● Job: Everything from the line containing "blue 1x1 tile [413,147,464,198]" through the final line of the entries, both included, should be copied exactly and with nothing else; please skip pictures.

..............................

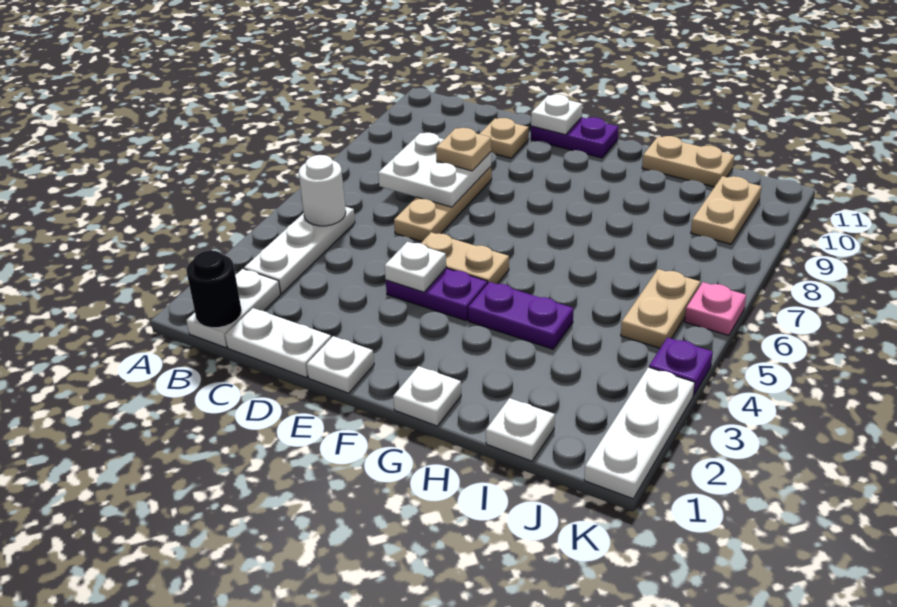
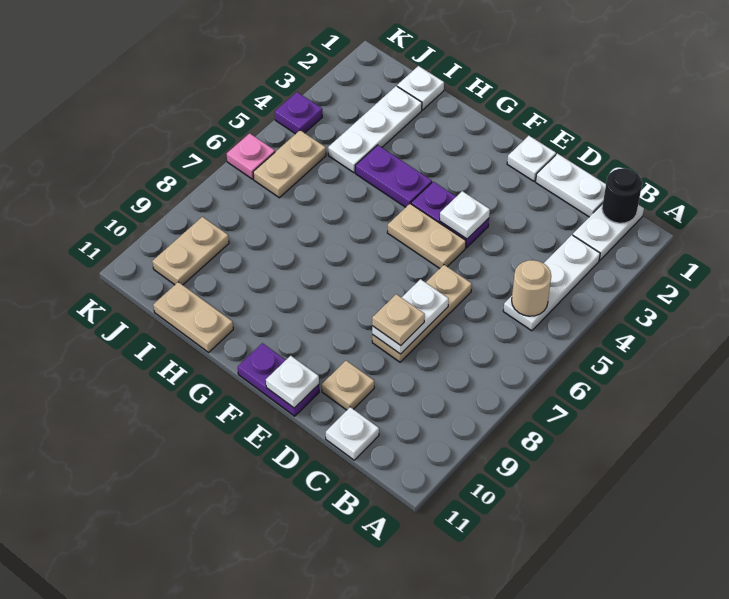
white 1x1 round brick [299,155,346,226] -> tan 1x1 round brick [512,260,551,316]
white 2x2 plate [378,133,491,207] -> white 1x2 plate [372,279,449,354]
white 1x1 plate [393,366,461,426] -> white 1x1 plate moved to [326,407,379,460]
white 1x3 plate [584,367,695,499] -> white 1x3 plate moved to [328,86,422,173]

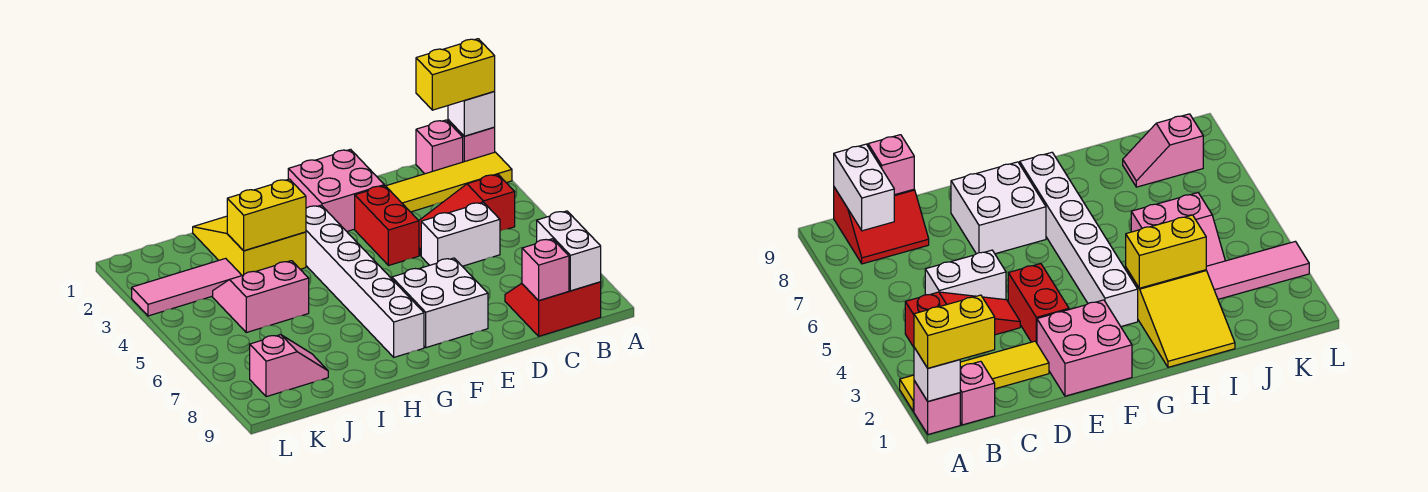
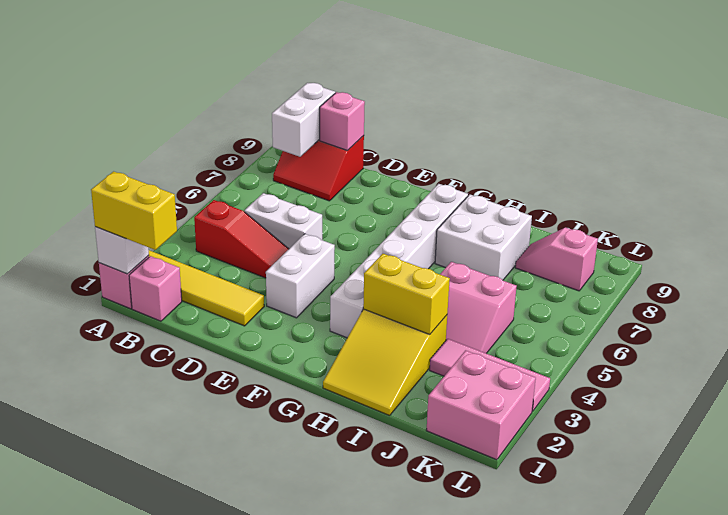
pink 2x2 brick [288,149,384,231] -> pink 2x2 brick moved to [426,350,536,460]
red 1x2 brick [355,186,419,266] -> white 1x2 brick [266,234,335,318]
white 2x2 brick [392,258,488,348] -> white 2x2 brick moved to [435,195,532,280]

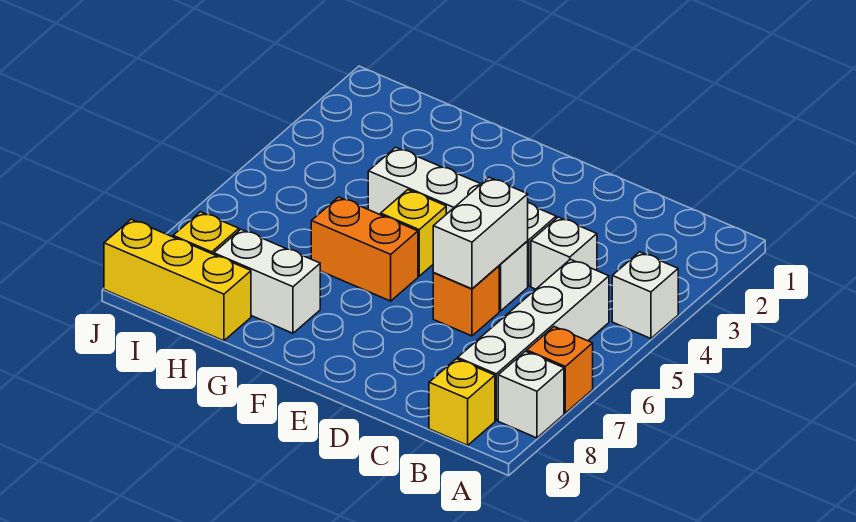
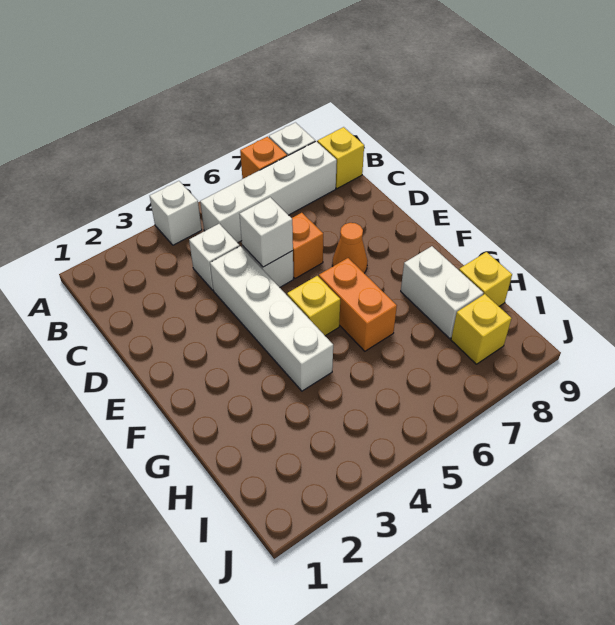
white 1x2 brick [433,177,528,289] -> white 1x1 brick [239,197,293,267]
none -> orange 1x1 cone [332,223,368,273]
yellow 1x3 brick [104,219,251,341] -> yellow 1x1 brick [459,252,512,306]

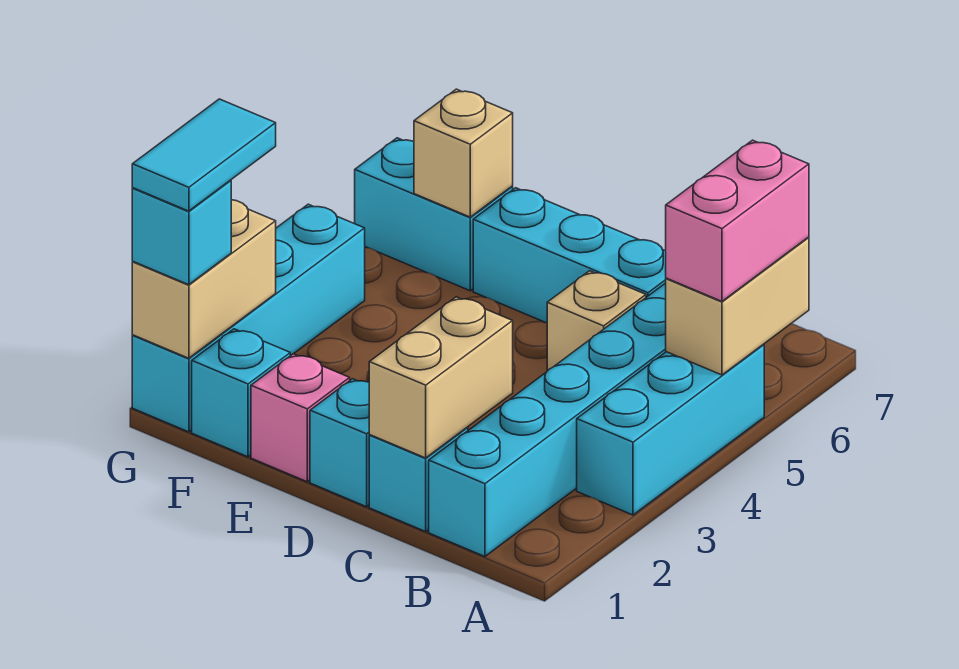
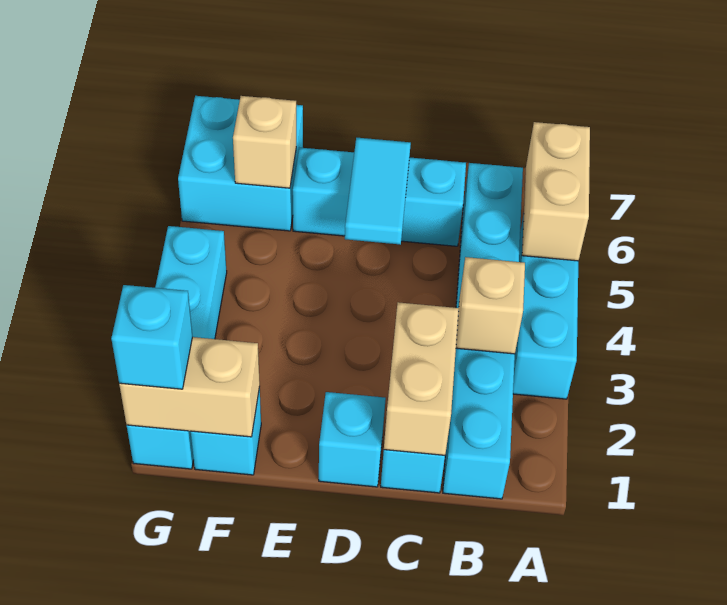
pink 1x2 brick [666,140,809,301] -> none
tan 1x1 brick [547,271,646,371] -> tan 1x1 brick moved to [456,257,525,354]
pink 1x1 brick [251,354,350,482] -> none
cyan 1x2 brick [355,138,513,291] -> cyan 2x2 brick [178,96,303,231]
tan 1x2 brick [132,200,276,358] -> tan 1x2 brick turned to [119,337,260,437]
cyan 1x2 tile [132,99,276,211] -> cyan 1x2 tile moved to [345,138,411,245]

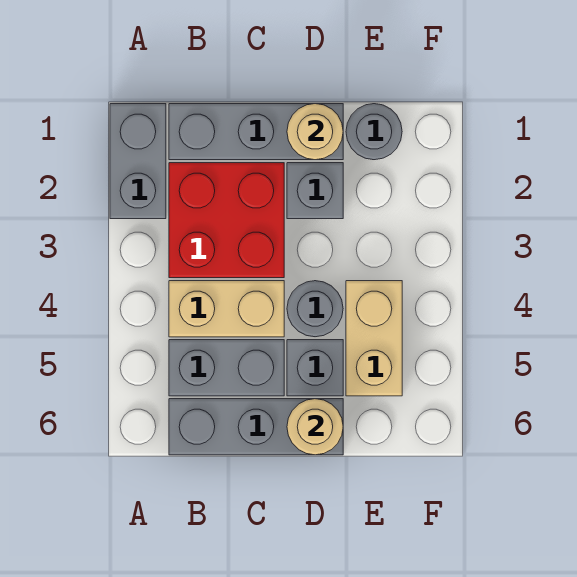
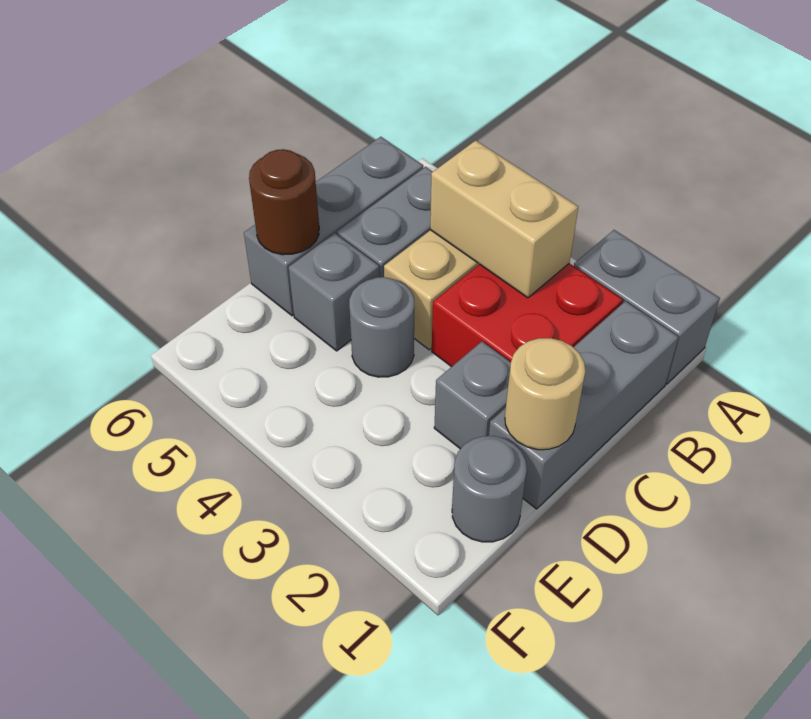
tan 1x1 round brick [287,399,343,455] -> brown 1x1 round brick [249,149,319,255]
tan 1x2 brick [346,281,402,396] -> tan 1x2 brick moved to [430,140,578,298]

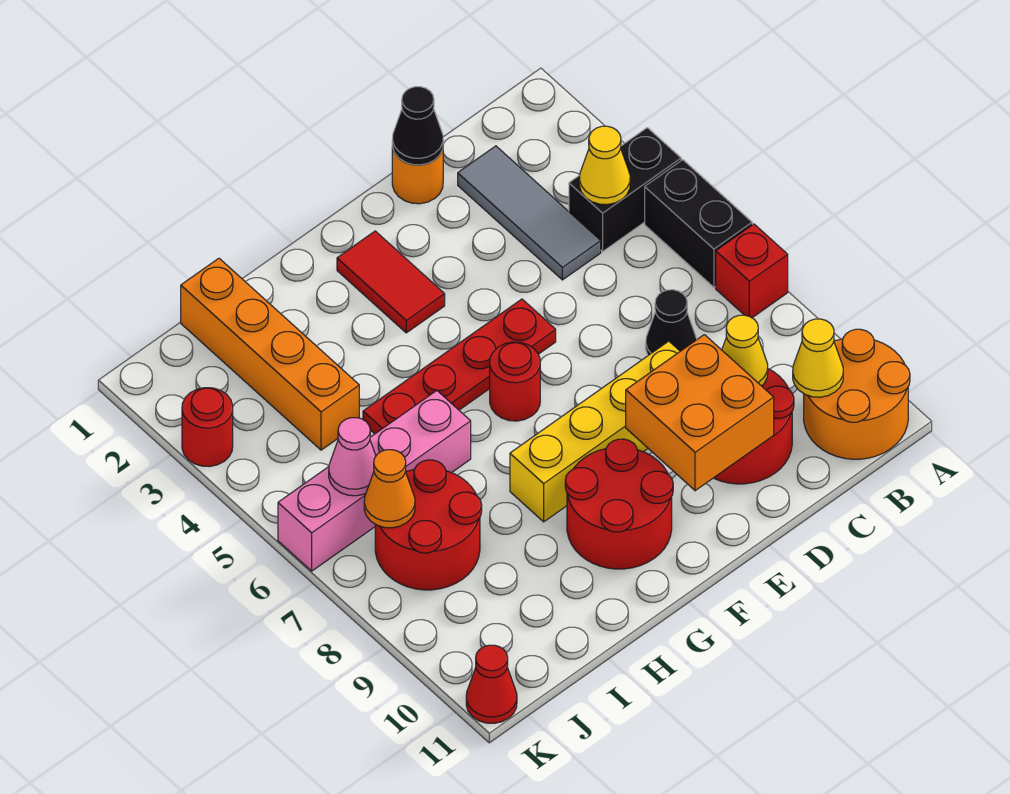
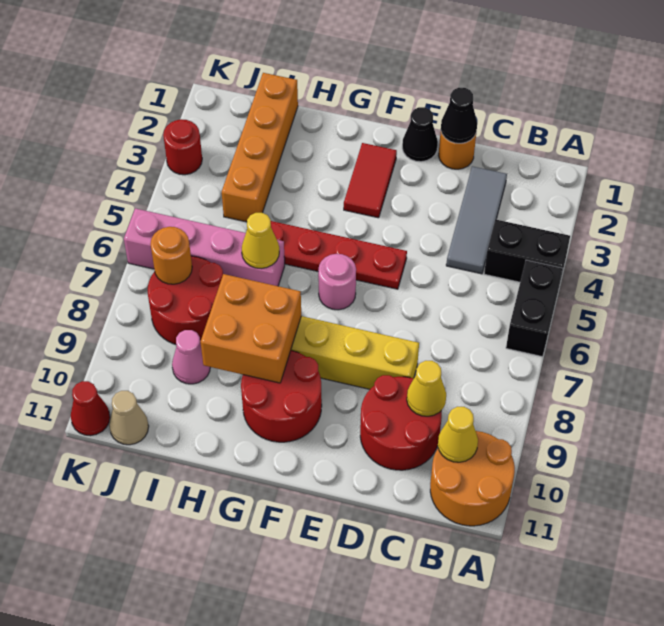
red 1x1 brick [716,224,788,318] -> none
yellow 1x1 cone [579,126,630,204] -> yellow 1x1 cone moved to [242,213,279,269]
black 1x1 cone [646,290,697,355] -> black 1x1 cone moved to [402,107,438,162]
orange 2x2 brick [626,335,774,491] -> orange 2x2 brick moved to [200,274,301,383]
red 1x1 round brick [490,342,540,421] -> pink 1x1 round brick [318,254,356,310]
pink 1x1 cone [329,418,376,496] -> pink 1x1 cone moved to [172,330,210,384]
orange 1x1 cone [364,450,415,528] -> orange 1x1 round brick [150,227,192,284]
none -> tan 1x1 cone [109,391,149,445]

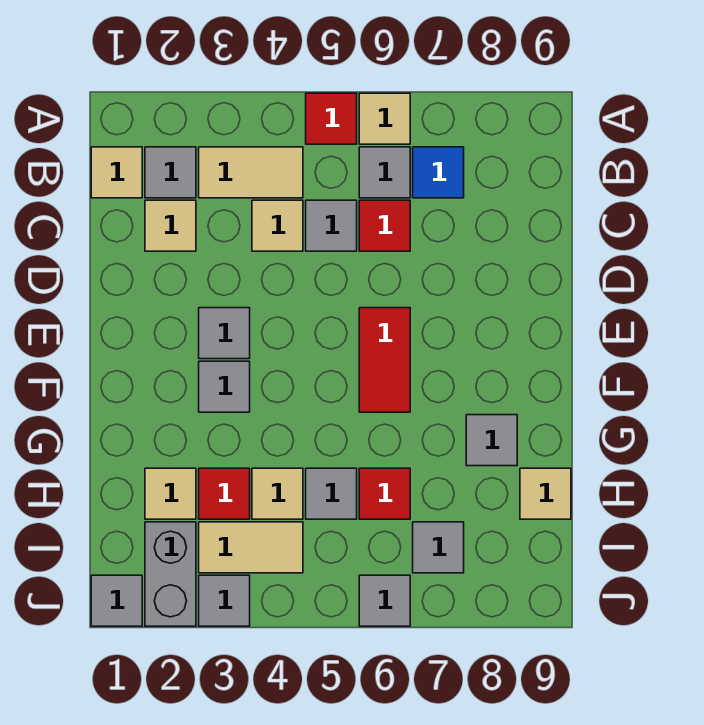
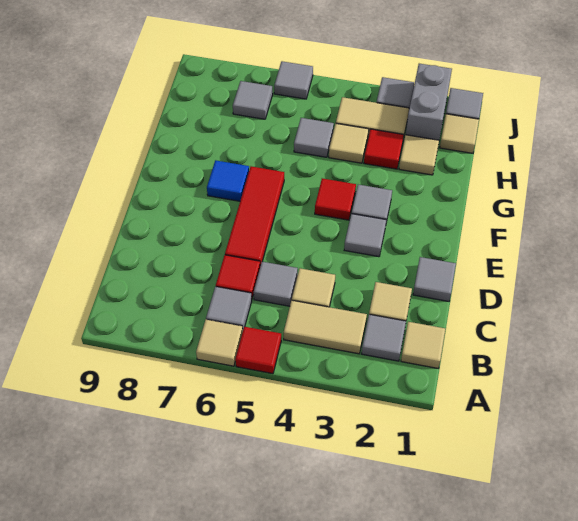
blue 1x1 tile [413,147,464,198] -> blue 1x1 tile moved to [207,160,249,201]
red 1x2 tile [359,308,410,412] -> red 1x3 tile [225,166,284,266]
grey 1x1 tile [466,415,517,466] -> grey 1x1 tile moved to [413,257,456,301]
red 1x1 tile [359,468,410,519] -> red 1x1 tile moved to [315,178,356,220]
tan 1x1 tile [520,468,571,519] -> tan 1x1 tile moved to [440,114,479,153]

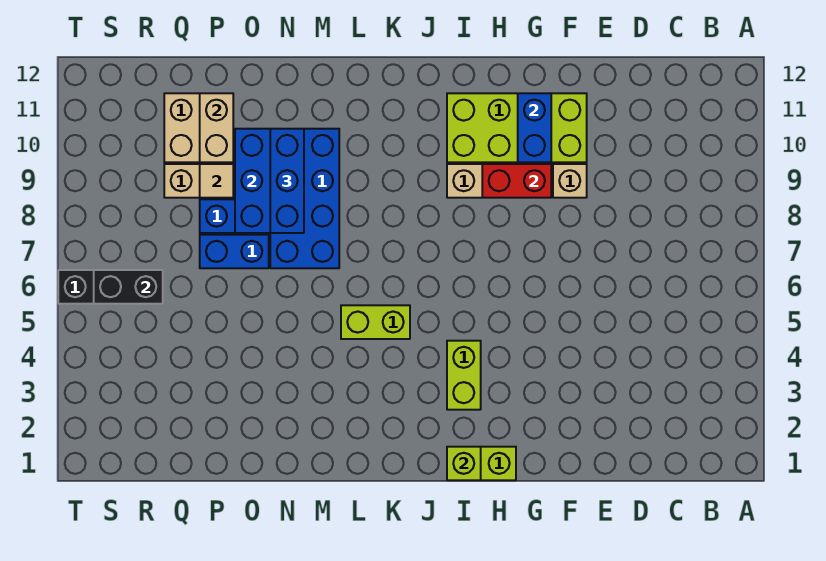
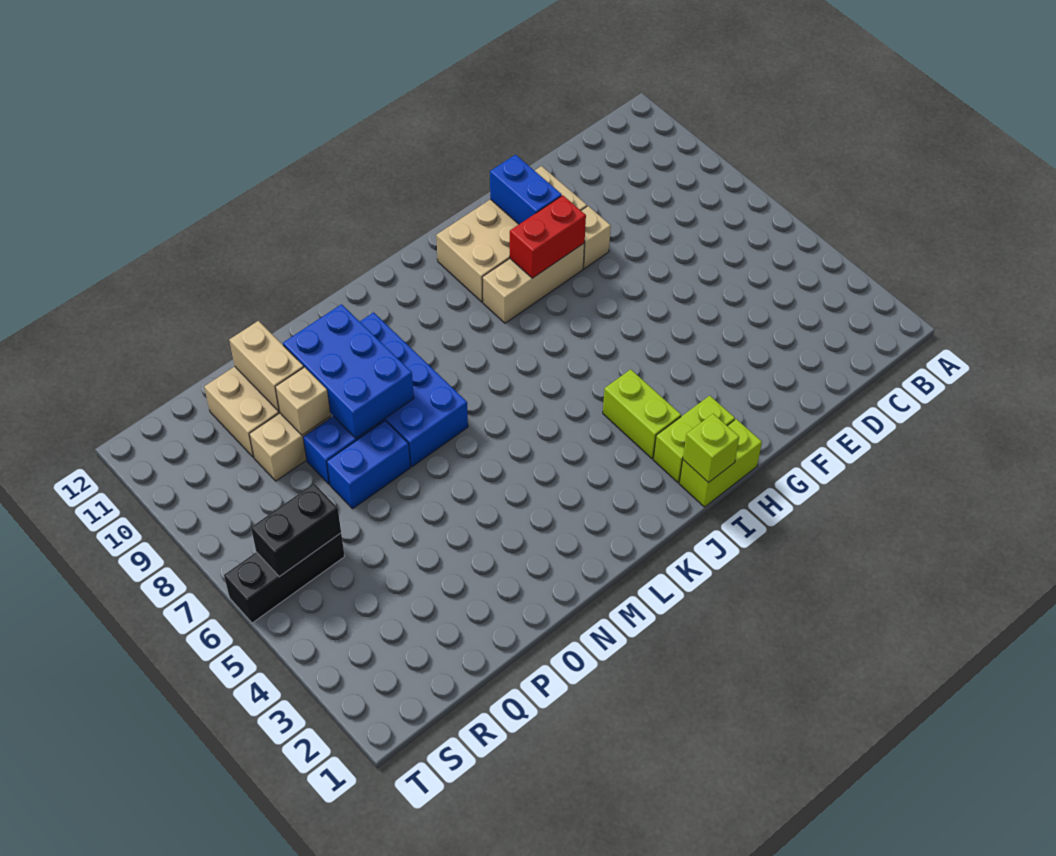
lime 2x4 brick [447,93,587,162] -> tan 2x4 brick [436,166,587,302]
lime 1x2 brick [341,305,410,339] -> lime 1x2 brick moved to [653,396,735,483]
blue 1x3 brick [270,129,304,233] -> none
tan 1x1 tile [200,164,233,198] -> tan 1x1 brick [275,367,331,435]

..............................

● Written solution:
blue 1x1 tile [413,147,464,198] -> blue 1x1 tile moved to [207,160,249,201]
red 1x2 tile [359,308,410,412] -> red 1x3 tile [225,166,284,266]
grey 1x1 tile [466,415,517,466] -> grey 1x1 tile moved to [413,257,456,301]
red 1x1 tile [359,468,410,519] -> red 1x1 tile moved to [315,178,356,220]
tan 1x1 tile [520,468,571,519] -> tan 1x1 tile moved to [440,114,479,153]

lime 2x4 brick [447,93,587,162] -> tan 2x4 brick [436,166,587,302]
lime 1x2 brick [341,305,410,339] -> lime 1x2 brick moved to [653,396,735,483]
blue 1x3 brick [270,129,304,233] -> none
tan 1x1 tile [200,164,233,198] -> tan 1x1 brick [275,367,331,435]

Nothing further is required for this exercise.